Exercise details: Below are entries. Copy exactly the lines running from the line that holds "(431, 674) = (398, 647): blue" to the line that holds "camera: 70 degrees right, 5 degrees down", with both ends included.

____________________

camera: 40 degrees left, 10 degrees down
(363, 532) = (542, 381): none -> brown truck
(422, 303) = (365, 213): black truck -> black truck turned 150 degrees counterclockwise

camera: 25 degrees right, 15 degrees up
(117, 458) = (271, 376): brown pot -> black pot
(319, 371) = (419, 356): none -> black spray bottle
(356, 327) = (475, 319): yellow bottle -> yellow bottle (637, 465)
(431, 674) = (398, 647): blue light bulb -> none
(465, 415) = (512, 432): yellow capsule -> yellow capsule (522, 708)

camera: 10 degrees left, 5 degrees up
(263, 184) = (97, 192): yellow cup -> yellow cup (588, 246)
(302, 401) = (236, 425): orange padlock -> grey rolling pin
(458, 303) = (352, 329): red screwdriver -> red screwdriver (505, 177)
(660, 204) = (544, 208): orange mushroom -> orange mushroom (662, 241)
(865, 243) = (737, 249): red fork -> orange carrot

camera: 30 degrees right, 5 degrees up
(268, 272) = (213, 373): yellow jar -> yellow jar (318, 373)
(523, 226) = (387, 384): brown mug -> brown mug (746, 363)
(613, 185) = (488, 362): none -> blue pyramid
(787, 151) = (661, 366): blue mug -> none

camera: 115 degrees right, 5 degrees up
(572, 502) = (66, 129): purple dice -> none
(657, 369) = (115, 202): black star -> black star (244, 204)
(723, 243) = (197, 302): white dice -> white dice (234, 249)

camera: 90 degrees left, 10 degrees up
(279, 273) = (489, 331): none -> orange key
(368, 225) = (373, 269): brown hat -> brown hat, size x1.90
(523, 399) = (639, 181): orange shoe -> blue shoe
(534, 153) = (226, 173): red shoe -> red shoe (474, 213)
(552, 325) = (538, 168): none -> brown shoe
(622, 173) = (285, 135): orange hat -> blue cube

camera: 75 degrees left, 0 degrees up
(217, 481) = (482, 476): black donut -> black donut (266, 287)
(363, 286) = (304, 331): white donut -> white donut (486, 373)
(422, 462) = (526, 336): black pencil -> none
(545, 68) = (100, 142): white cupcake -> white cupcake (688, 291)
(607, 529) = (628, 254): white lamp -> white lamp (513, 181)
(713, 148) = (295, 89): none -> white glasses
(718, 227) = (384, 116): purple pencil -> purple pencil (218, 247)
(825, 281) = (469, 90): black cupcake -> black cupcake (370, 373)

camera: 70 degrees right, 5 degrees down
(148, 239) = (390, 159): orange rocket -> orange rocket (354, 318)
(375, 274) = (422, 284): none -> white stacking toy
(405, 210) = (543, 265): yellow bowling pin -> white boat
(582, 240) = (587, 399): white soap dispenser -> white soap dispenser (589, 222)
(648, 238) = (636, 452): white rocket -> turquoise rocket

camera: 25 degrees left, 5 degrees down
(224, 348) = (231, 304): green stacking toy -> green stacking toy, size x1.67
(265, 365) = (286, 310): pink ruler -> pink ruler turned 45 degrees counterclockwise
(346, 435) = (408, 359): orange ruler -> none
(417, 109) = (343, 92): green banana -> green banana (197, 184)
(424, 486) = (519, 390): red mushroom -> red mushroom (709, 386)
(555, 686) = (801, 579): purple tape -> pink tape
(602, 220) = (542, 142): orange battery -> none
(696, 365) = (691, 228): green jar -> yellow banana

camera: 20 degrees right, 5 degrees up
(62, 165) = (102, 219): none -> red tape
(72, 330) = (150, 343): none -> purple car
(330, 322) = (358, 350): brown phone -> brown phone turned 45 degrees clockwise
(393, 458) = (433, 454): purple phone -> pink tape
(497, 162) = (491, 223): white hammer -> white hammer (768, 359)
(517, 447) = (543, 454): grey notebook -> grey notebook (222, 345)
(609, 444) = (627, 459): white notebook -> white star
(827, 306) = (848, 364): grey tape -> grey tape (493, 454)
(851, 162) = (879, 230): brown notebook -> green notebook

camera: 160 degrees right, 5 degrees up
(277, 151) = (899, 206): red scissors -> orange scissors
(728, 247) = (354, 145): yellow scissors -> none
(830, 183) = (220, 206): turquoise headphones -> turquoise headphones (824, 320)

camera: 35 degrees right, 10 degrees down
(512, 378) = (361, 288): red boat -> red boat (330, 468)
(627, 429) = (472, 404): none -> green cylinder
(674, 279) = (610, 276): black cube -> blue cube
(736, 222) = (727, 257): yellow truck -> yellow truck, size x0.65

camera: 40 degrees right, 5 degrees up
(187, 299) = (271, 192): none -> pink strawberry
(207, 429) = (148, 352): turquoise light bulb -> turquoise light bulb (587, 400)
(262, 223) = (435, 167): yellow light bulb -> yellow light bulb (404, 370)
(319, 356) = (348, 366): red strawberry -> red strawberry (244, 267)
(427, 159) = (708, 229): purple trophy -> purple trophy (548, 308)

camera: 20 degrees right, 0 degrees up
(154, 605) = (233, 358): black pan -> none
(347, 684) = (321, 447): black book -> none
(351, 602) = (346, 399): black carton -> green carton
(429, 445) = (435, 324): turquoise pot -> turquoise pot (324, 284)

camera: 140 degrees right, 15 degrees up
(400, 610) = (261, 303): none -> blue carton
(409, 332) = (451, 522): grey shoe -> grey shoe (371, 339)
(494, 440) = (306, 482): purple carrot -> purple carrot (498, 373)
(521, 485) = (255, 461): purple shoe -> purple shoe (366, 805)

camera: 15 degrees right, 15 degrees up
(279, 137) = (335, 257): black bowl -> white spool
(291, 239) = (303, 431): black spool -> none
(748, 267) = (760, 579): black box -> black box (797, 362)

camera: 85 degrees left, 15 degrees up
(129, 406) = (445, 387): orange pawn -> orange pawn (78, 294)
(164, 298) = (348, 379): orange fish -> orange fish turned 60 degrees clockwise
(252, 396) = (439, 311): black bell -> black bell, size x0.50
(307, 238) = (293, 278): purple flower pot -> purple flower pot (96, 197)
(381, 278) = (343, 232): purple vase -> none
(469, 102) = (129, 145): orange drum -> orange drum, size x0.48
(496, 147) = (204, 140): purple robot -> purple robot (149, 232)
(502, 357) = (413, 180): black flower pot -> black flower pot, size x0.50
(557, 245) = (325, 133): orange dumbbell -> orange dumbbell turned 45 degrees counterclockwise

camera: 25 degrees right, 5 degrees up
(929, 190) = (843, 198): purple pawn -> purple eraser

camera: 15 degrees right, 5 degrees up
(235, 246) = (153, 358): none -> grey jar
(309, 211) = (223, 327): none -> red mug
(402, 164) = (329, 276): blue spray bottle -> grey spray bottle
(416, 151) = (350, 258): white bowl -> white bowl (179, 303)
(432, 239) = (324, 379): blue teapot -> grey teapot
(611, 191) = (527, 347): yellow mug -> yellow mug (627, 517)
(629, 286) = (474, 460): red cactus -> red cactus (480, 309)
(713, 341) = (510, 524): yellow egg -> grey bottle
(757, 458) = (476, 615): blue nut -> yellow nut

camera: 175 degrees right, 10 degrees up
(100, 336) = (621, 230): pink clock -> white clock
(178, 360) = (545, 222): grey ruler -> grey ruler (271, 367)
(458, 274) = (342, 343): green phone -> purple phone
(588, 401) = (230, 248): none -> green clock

____________________

Result for this task:
(431, 674) = (398, 647): blue light bulb -> none
(465, 415) = (512, 432): yellow capsule -> yellow capsule (522, 708)

camera: 10 degrees left, 5 degrees up
(263, 184) = (97, 192): yellow cup -> yellow cup (588, 246)
(302, 401) = (236, 425): orange padlock -> grey rolling pin
(458, 303) = (352, 329): red screwdriver -> red screwdriver (505, 177)
(660, 204) = (544, 208): orange mushroom -> orange mushroom (662, 241)
(865, 243) = (737, 249): red fork -> orange carrot

camera: 30 degrees right, 5 degrees up
(268, 272) = (213, 373): yellow jar -> yellow jar (318, 373)
(523, 226) = (387, 384): brown mug -> brown mug (746, 363)
(613, 185) = (488, 362): none -> blue pyramid
(787, 151) = (661, 366): blue mug -> none

camera: 115 degrees right, 5 degrees up
(572, 502) = (66, 129): purple dice -> none
(657, 369) = (115, 202): black star -> black star (244, 204)
(723, 243) = (197, 302): white dice -> white dice (234, 249)

camera: 90 degrees left, 10 degrees up
(279, 273) = (489, 331): none -> orange key
(368, 225) = (373, 269): brown hat -> brown hat, size x1.90
(523, 399) = (639, 181): orange shoe -> blue shoe
(534, 153) = (226, 173): red shoe -> red shoe (474, 213)
(552, 325) = (538, 168): none -> brown shoe
(622, 173) = (285, 135): orange hat -> blue cube

camera: 75 degrees left, 0 degrees up
(217, 481) = (482, 476): black donut -> black donut (266, 287)
(363, 286) = (304, 331): white donut -> white donut (486, 373)
(422, 462) = (526, 336): black pencil -> none
(545, 68) = (100, 142): white cupcake -> white cupcake (688, 291)
(607, 529) = (628, 254): white lamp -> white lamp (513, 181)
(713, 148) = (295, 89): none -> white glasses
(718, 227) = (384, 116): purple pencil -> purple pencil (218, 247)
(825, 281) = (469, 90): black cupcake -> black cupcake (370, 373)

camera: 70 degrees right, 5 degrees down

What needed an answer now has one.